> Provided records
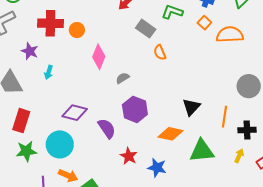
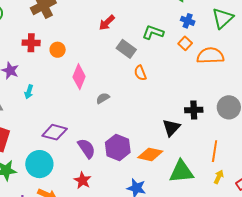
red cross: (50, 23) -> (31, 43), size x0.7
purple hexagon: (135, 109) -> (118, 147), moved
orange line: (224, 117) -> (215, 151), moved
black cross: (247, 130) -> (194, 110), moved
red star: (129, 156) -> (83, 180), moved

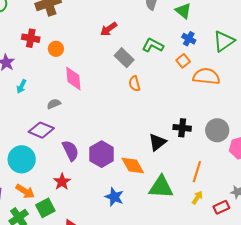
pink diamond: (79, 77) -> (73, 79), turned -35
gray semicircle: (103, 98) -> (54, 104), moved
orange diamond: (150, 154) -> (133, 166), turned 40

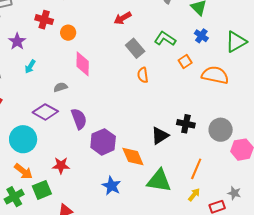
orange square: (183, 61) -> (185, 62), moved
purple semicircle: (71, 151) -> (79, 119), moved
red star: (62, 182) -> (61, 165), turned 30

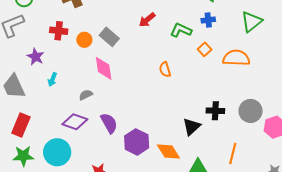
red arrow: (123, 18) -> (147, 20), moved
blue cross: (201, 36) -> (208, 20), moved, turned -32
gray rectangle: (135, 48) -> (109, 37), moved

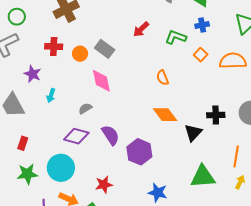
red rectangle: (21, 125) -> (23, 143), size x0.6
orange diamond: (168, 152) -> (165, 115), moved

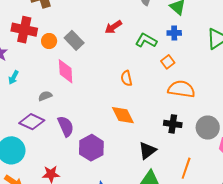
red cross: (54, 46) -> (24, 30), size x1.4
orange semicircle: (233, 61) -> (181, 89), moved
black triangle: (193, 133) -> (147, 151), moved

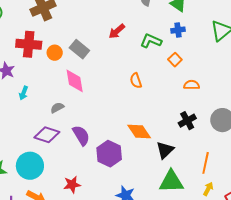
orange semicircle: (181, 89) -> (192, 85), size x0.6
orange diamond: (123, 115) -> (139, 132), moved
black cross: (173, 124) -> (187, 121), turned -30

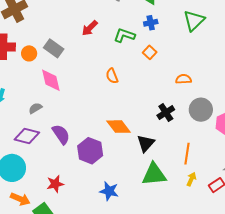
orange semicircle: (192, 85) -> (184, 79), moved

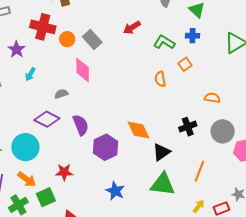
orange semicircle: (112, 76) -> (160, 79), moved
yellow arrow: (191, 179) -> (199, 206), moved

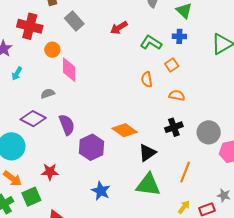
orange circle: (67, 39) -> (52, 50), moved
gray rectangle: (92, 39) -> (74, 21), moved
orange semicircle: (212, 98) -> (177, 95), moved
orange diamond: (139, 130) -> (125, 130), turned -30

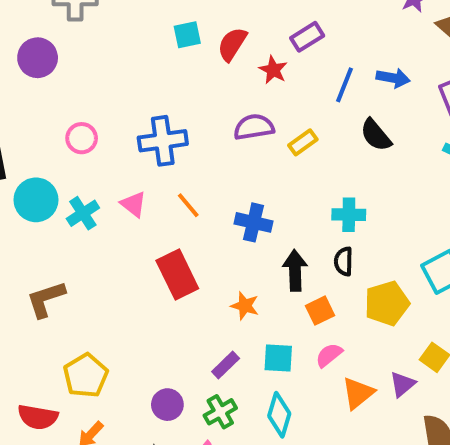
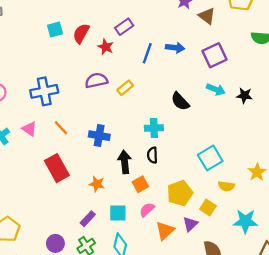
black semicircle: (376, 135) -> (180, 101), moved
yellow pentagon: (387, 303) -> (180, 193), moved

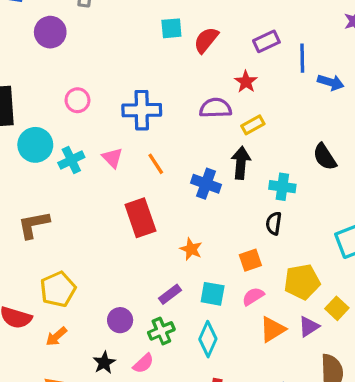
red star: (106, 47) -> (246, 82), moved
blue line: (147, 53) -> (302, 58), moved, turned -30
black arrow: (125, 162) -> (241, 163), moved

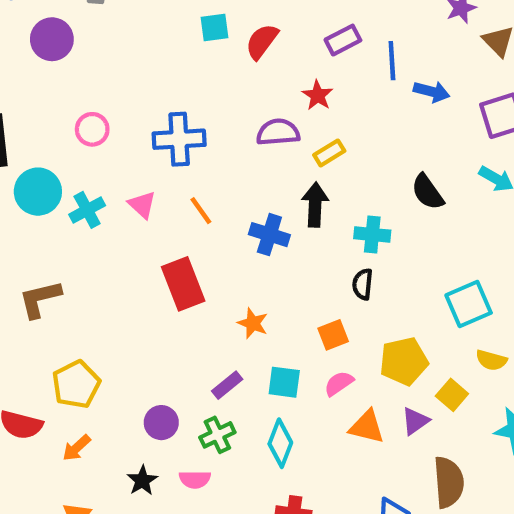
orange triangle: (273, 329) -> (367, 427), turned 48
pink semicircle: (143, 363) -> (195, 479), turned 45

> Activity
The lines to reproduce run from the line containing "yellow arrow: (191, 179) -> (199, 206), moved" through the last line of the records above, both included. Copy them exactly and drop the pictures.

> Solution to the problem
yellow arrow: (191, 179) -> (199, 206), moved

orange circle: (67, 39) -> (52, 50), moved
gray rectangle: (92, 39) -> (74, 21), moved
orange semicircle: (212, 98) -> (177, 95), moved
orange diamond: (139, 130) -> (125, 130), turned -30

black semicircle: (376, 135) -> (180, 101), moved
yellow pentagon: (387, 303) -> (180, 193), moved

red star: (106, 47) -> (246, 82), moved
blue line: (147, 53) -> (302, 58), moved, turned -30
black arrow: (125, 162) -> (241, 163), moved

orange triangle: (273, 329) -> (367, 427), turned 48
pink semicircle: (143, 363) -> (195, 479), turned 45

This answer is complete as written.